▶ **ASSIGNMENT**: Would you repeat each line below exactly, without the pictures?

▶ **EXCERPTED DATA**:

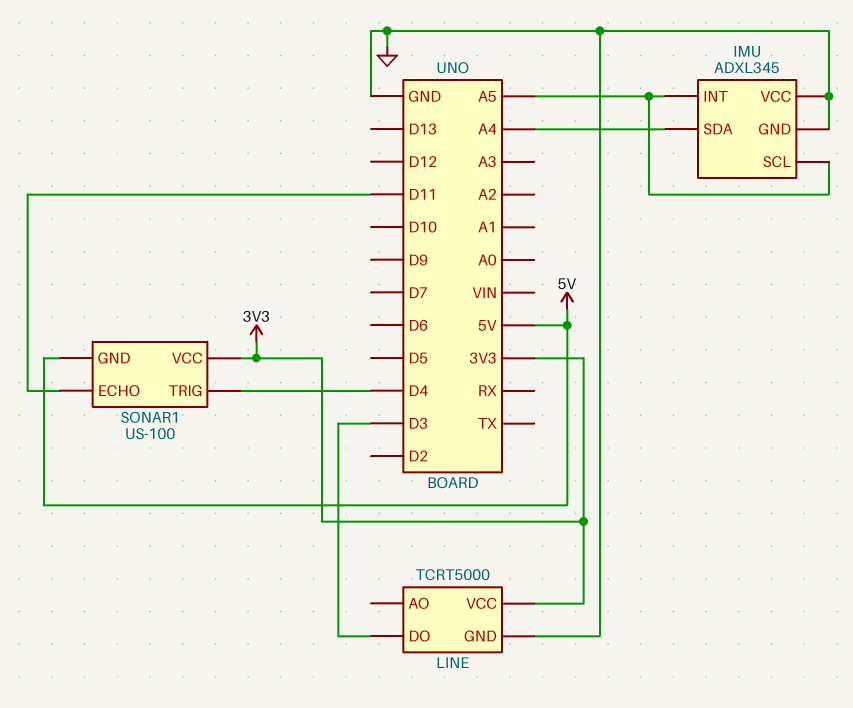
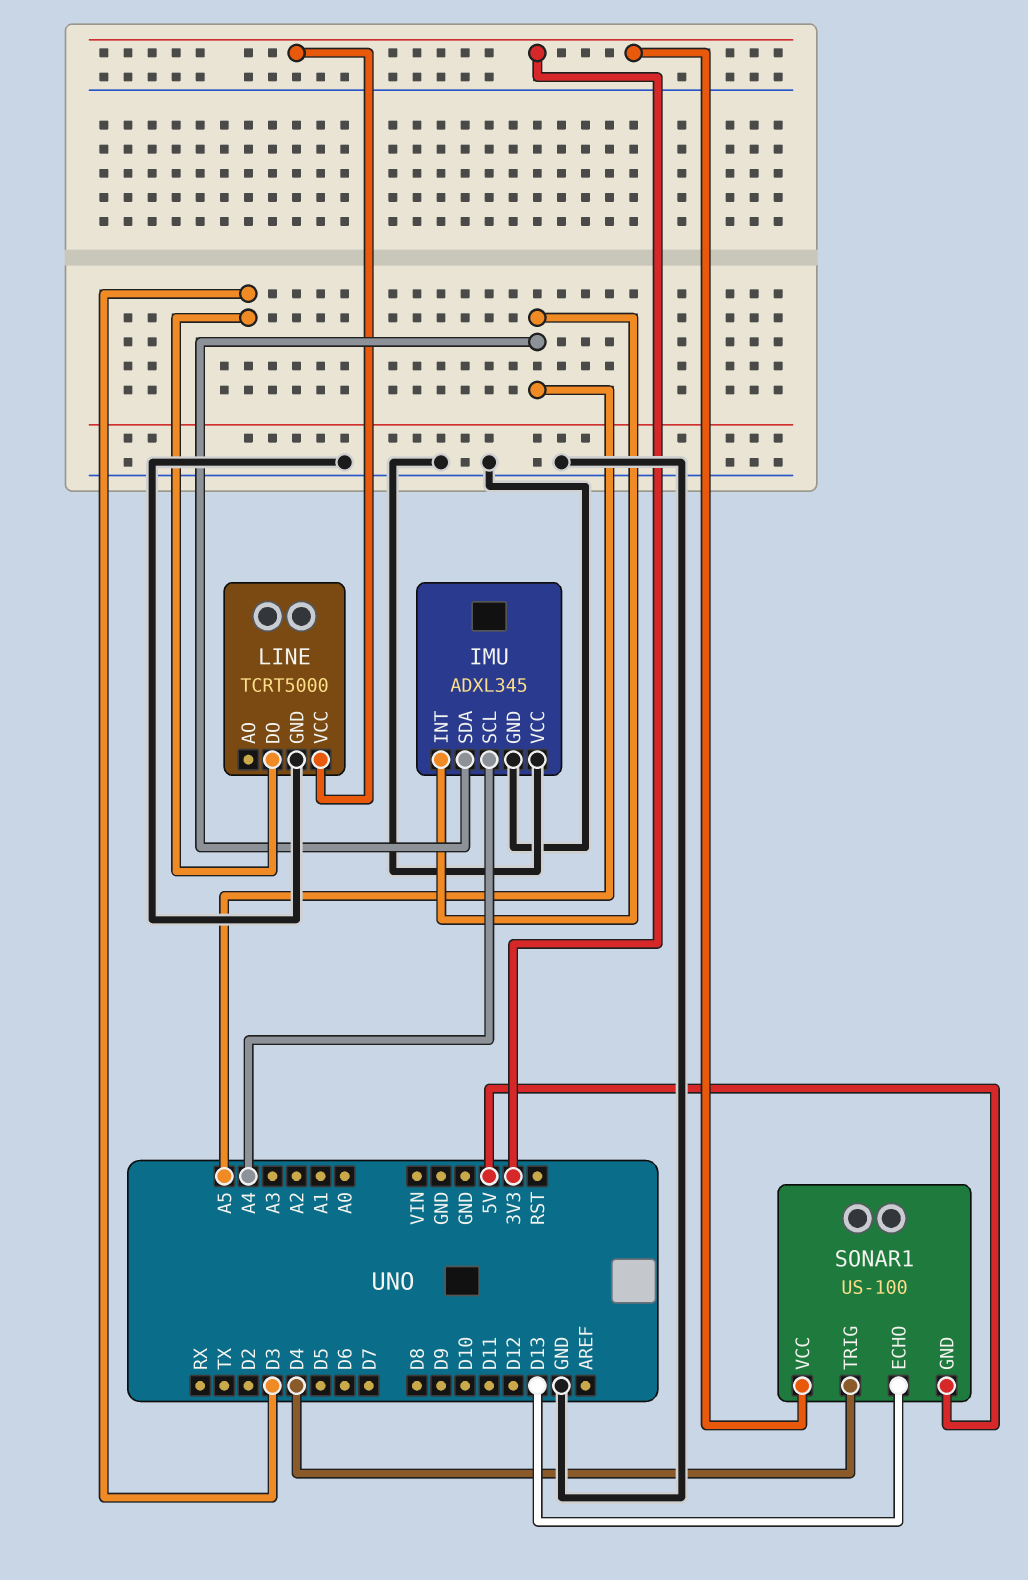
IMU pin SCL: A5 -> A4
IMU pin SDA: A4 -> A5
SONAR1 pin ECHO: D11 -> D13

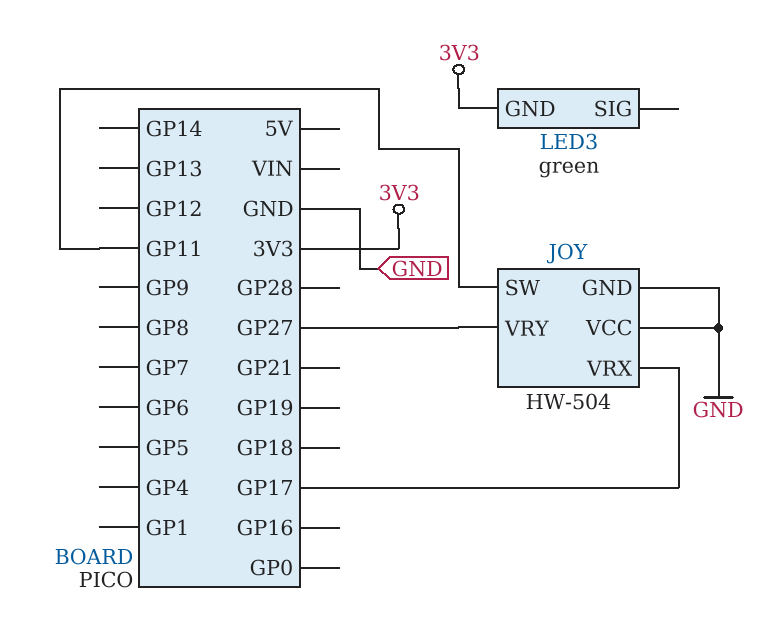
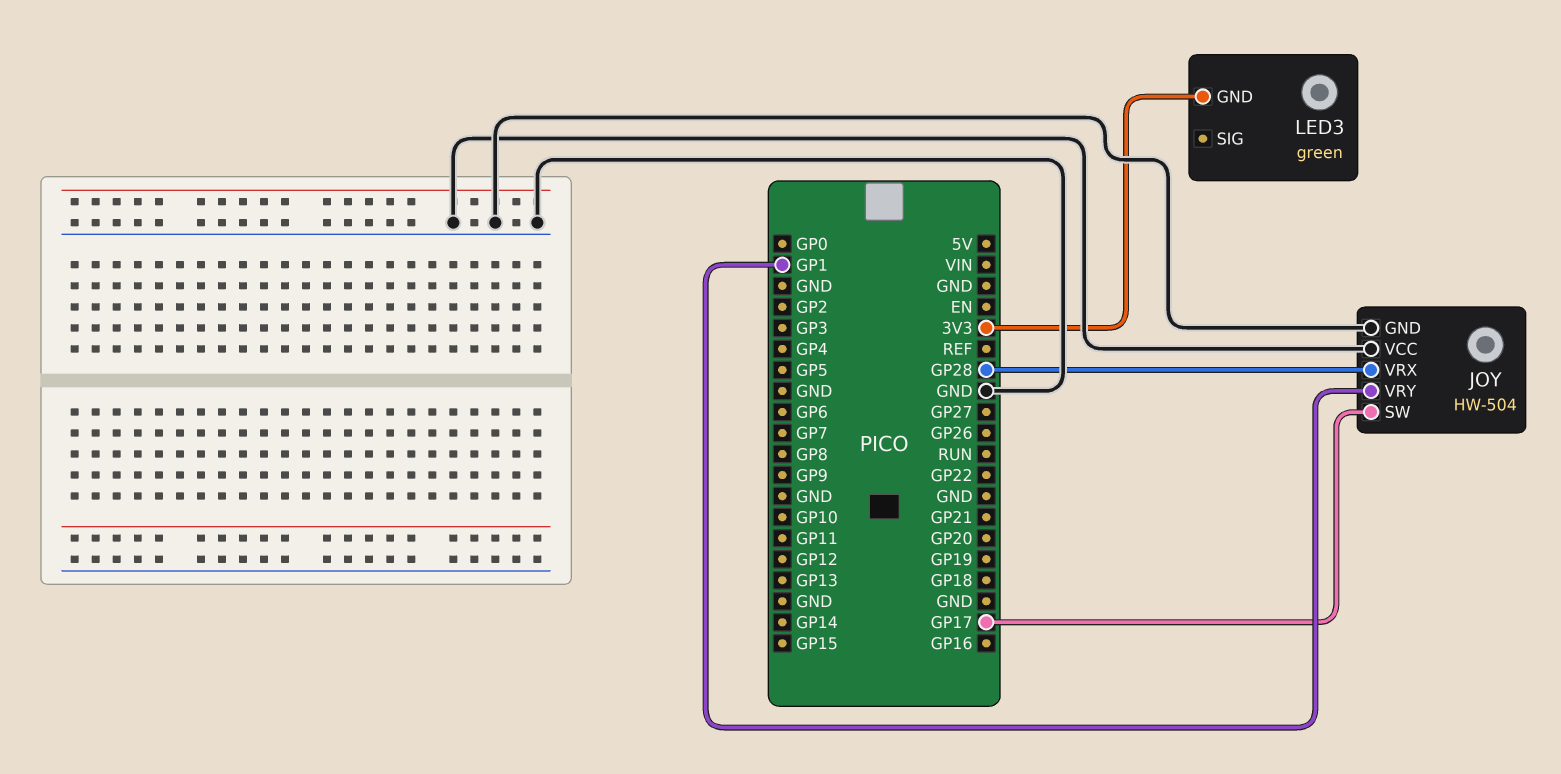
JOY pin SW: GP11 -> GP17
JOY pin VRX: GP17 -> GP28
JOY pin VRY: GP27 -> GP1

▶ **THE ANSWER**:
IMU pin SCL: A5 -> A4
IMU pin SDA: A4 -> A5
SONAR1 pin ECHO: D11 -> D13

JOY pin SW: GP11 -> GP17
JOY pin VRX: GP17 -> GP28
JOY pin VRY: GP27 -> GP1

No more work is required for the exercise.